▸ **Data for this task**

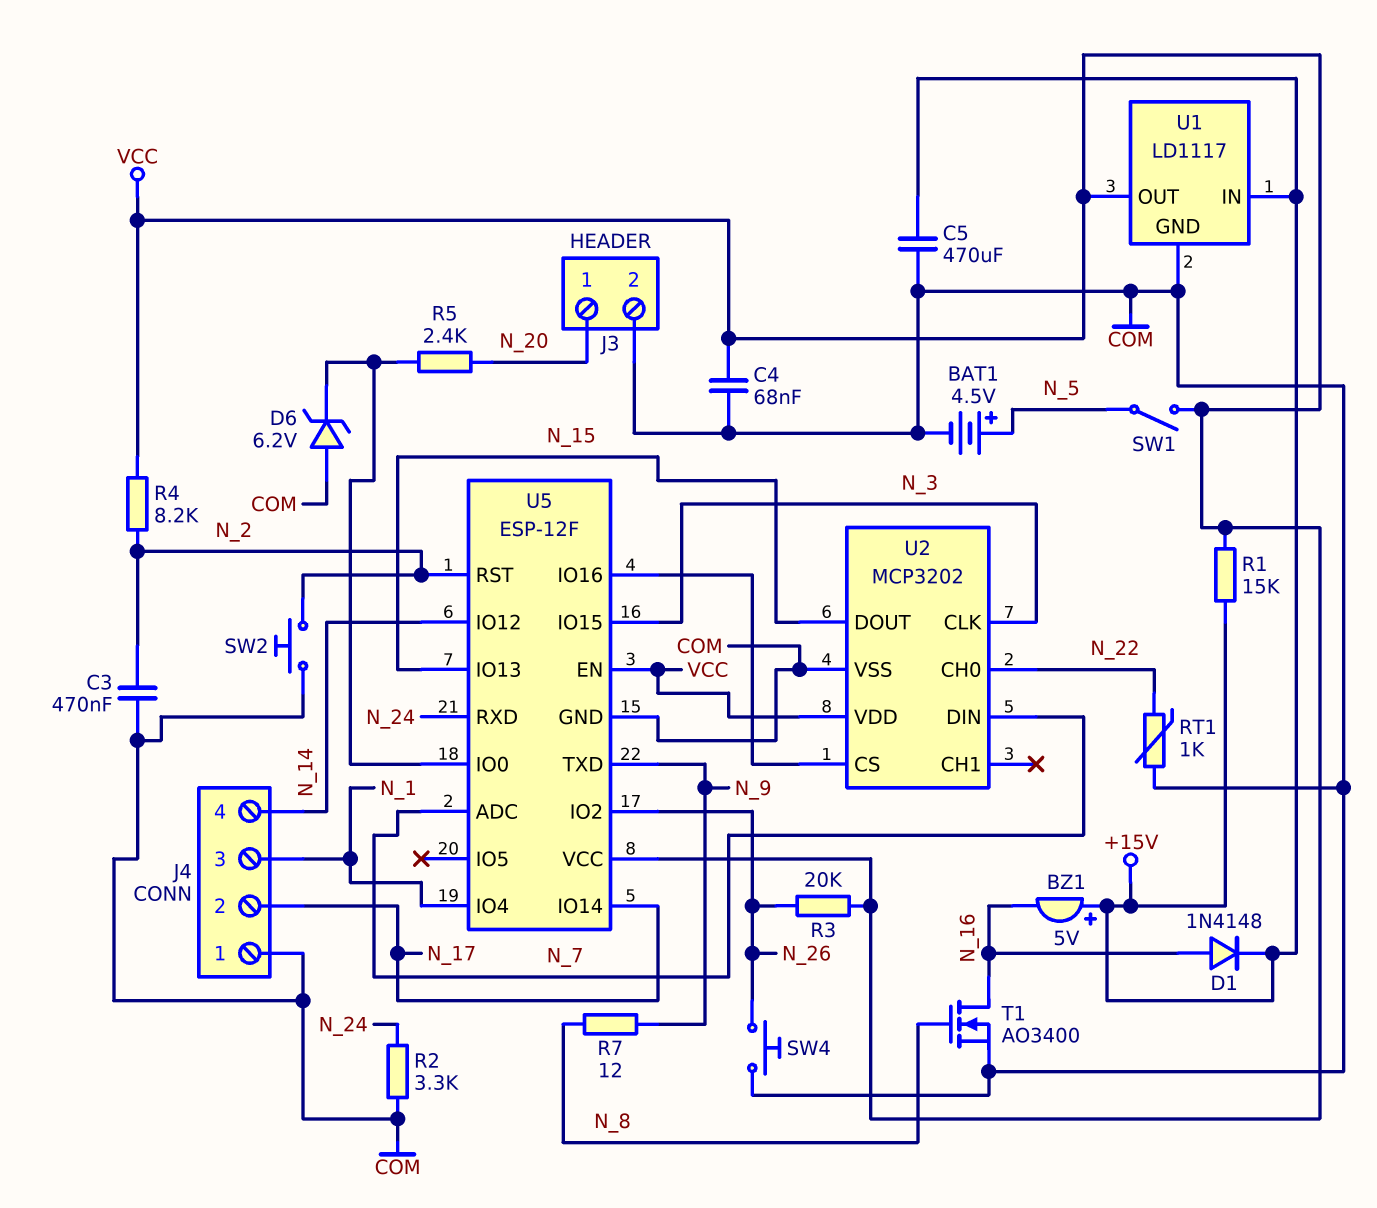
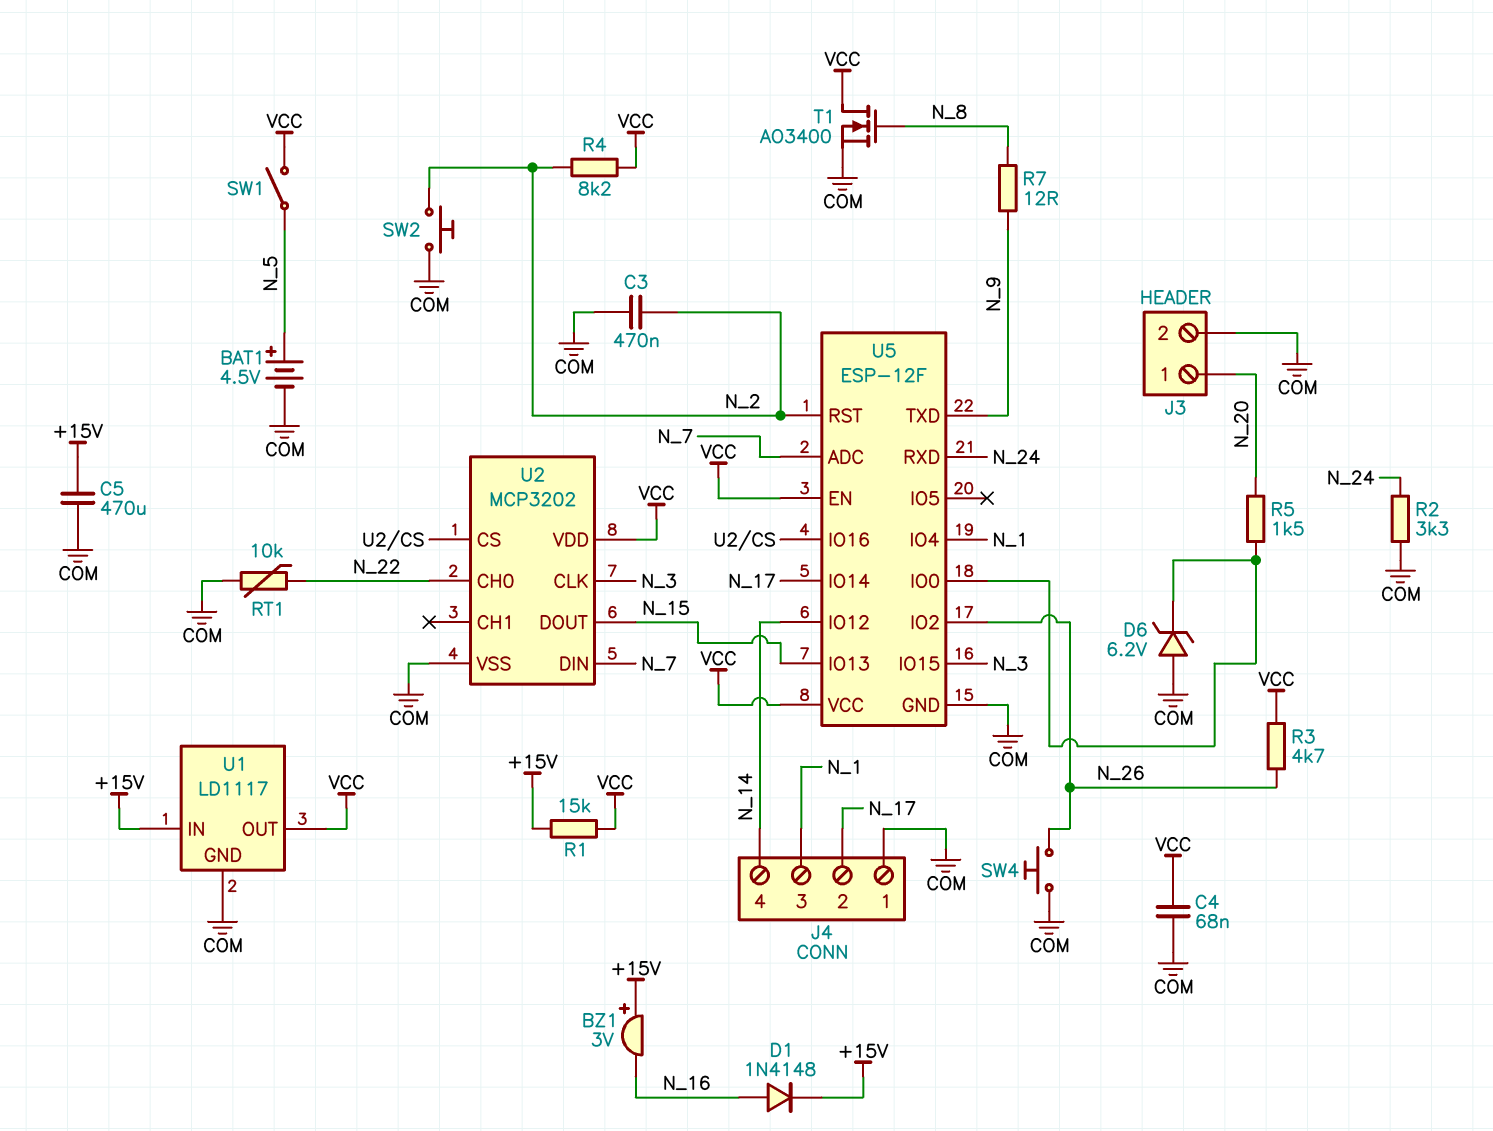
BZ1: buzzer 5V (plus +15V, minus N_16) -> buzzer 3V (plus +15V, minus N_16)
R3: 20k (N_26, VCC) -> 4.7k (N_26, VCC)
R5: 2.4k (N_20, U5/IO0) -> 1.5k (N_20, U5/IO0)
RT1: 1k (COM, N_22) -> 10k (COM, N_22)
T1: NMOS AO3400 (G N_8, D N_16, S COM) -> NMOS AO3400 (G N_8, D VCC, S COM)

▸ **Work instruction**
All entries must come back exactly as written, though without their pictures.

▸ **Task output**
BZ1: buzzer 5V (plus +15V, minus N_16) -> buzzer 3V (plus +15V, minus N_16)
R3: 20k (N_26, VCC) -> 4.7k (N_26, VCC)
R5: 2.4k (N_20, U5/IO0) -> 1.5k (N_20, U5/IO0)
RT1: 1k (COM, N_22) -> 10k (COM, N_22)
T1: NMOS AO3400 (G N_8, D N_16, S COM) -> NMOS AO3400 (G N_8, D VCC, S COM)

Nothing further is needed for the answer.